Copy out the items below, switching every "wooden table" to "wooden desk" and keeping everything else the same. Leave the pictures out.

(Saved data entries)
※ ※ ※

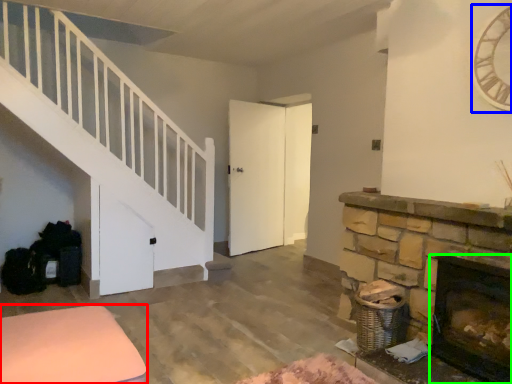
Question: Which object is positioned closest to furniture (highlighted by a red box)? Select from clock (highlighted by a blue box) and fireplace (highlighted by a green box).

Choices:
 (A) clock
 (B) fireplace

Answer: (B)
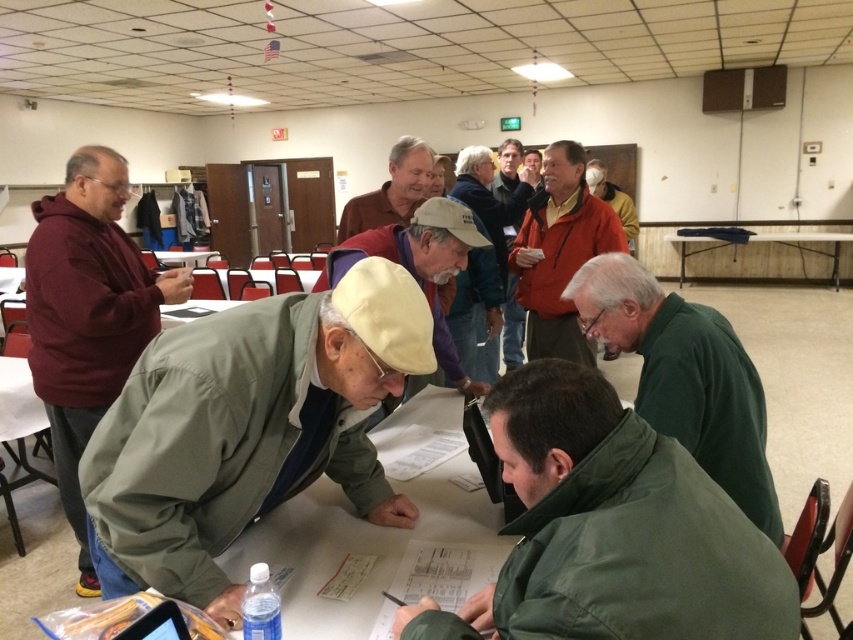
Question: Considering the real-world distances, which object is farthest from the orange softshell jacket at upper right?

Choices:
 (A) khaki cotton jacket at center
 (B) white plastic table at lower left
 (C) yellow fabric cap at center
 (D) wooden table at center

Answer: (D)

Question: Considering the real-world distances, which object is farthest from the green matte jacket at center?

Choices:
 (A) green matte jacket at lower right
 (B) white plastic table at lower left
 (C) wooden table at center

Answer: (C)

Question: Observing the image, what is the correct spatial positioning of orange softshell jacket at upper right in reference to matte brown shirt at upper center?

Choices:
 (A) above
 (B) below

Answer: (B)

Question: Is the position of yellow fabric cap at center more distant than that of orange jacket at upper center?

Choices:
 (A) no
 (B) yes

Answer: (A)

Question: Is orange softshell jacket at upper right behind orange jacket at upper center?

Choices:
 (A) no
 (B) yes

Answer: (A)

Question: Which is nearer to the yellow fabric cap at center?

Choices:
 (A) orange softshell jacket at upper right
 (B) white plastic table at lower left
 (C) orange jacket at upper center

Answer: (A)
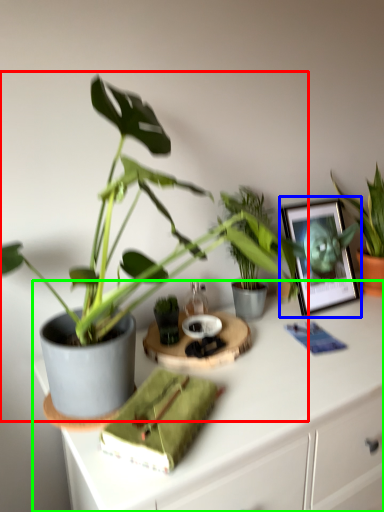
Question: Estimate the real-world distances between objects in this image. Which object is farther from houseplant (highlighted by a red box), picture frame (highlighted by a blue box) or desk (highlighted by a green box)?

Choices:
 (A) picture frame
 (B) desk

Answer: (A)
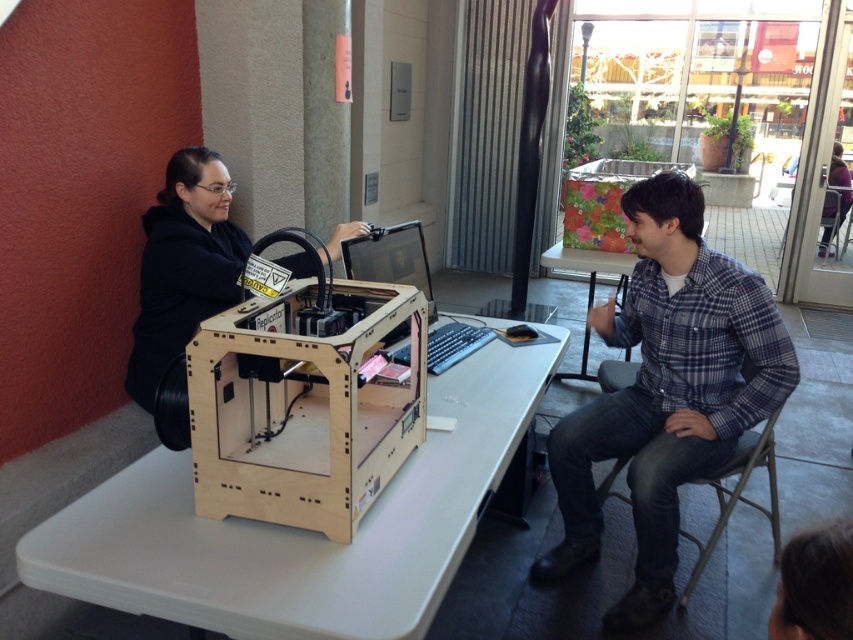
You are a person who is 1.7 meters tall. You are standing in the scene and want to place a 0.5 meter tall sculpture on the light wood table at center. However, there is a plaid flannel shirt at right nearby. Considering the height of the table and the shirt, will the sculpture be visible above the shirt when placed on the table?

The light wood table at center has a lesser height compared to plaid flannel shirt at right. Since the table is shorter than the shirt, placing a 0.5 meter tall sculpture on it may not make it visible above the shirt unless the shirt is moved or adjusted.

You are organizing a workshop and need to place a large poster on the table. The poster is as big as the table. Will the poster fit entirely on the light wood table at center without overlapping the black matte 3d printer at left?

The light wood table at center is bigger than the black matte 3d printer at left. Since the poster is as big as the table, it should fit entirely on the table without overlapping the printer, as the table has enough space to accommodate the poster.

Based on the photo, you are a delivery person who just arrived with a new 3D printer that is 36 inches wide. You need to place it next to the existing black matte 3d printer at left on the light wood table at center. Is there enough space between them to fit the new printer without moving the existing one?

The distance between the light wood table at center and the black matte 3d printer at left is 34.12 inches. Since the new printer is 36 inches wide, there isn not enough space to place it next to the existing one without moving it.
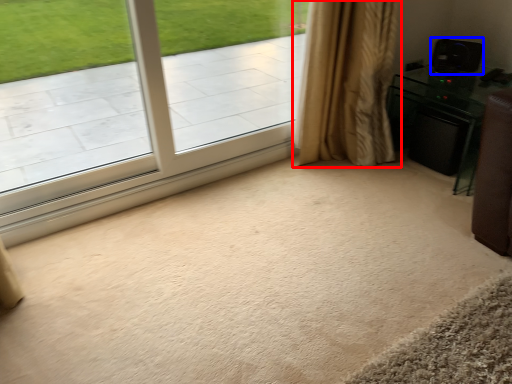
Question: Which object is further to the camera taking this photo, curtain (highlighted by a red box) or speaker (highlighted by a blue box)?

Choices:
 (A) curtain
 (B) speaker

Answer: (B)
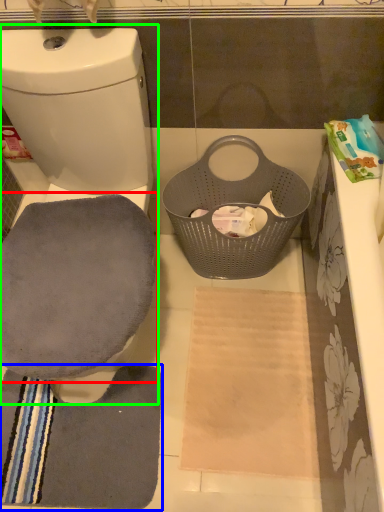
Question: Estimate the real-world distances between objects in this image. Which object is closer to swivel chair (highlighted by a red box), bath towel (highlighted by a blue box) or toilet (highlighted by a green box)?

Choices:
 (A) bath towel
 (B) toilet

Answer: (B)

※ ※ ※

- OUTPUT OF THE TASK
Question: Which object is positioned closest to furniture (highlighted by a red box)? Select from clock (highlighted by a blue box) and fireplace (highlighted by a green box).

Choices:
 (A) clock
 (B) fireplace

Answer: (B)
Question: Considering the real-world distances, which object is farthest from the orange softshell jacket at upper right?

Choices:
 (A) khaki cotton jacket at center
 (B) white plastic table at lower left
 (C) yellow fabric cap at center
 (D) wooden desk at center

Answer: (D)

Question: Considering the real-world distances, which object is farthest from the green matte jacket at center?

Choices:
 (A) green matte jacket at lower right
 (B) white plastic table at lower left
 (C) wooden desk at center

Answer: (C)

Question: Observing the image, what is the correct spatial positioning of orange softshell jacket at upper right in reference to matte brown shirt at upper center?

Choices:
 (A) above
 (B) below

Answer: (B)

Question: Is the position of yellow fabric cap at center more distant than that of orange jacket at upper center?

Choices:
 (A) no
 (B) yes

Answer: (A)

Question: Is orange softshell jacket at upper right behind orange jacket at upper center?

Choices:
 (A) no
 (B) yes

Answer: (A)

Question: Which is nearer to the yellow fabric cap at center?

Choices:
 (A) orange softshell jacket at upper right
 (B) white plastic table at lower left
 (C) orange jacket at upper center

Answer: (A)
Question: Estimate the real-world distances between objects in this image. Which object is farther from houseplant (highlighted by a red box), picture frame (highlighted by a blue box) or desk (highlighted by a green box)?

Choices:
 (A) picture frame
 (B) desk

Answer: (A)
You are a person who is 1.7 meters tall. You are standing in the scene and want to place a 0.5 meter tall sculpture on the light wood table at center. However, there is a plaid flannel shirt at right nearby. Considering the height of the table and the shirt, will the sculpture be visible above the shirt when placed on the table?

The light wood table at center has a lesser height compared to plaid flannel shirt at right. Since the table is shorter than the shirt, placing a 0.5 meter tall sculpture on it may not make it visible above the shirt unless the shirt is moved or adjusted.

You are organizing a workshop and need to place a large poster on the table. The poster is as big as the table. Will the poster fit entirely on the light wood table at center without overlapping the black matte 3d printer at left?

The light wood table at center is bigger than the black matte 3d printer at left. Since the poster is as big as the table, it should fit entirely on the table without overlapping the printer, as the table has enough space to accommodate the poster.

Based on the photo, you are a delivery person who just arrived with a new 3D printer that is 36 inches wide. You need to place it next to the existing black matte 3d printer at left on the light wood table at center. Is there enough space between them to fit the new printer without moving the existing one?

The distance between the light wood table at center and the black matte 3d printer at left is 34.12 inches. Since the new printer is 36 inches wide, there isn not enough space to place it next to the existing one without moving it.
Question: Which object is further to the camera taking this photo, curtain (highlighted by a red box) or speaker (highlighted by a blue box)?

Choices:
 (A) curtain
 (B) speaker

Answer: (B)
Question: Estimate the real-world distances between objects in this image. Which object is closer to swivel chair (highlighted by a red box), bath towel (highlighted by a blue box) or toilet (highlighted by a green box)?

Choices:
 (A) bath towel
 (B) toilet

Answer: (B)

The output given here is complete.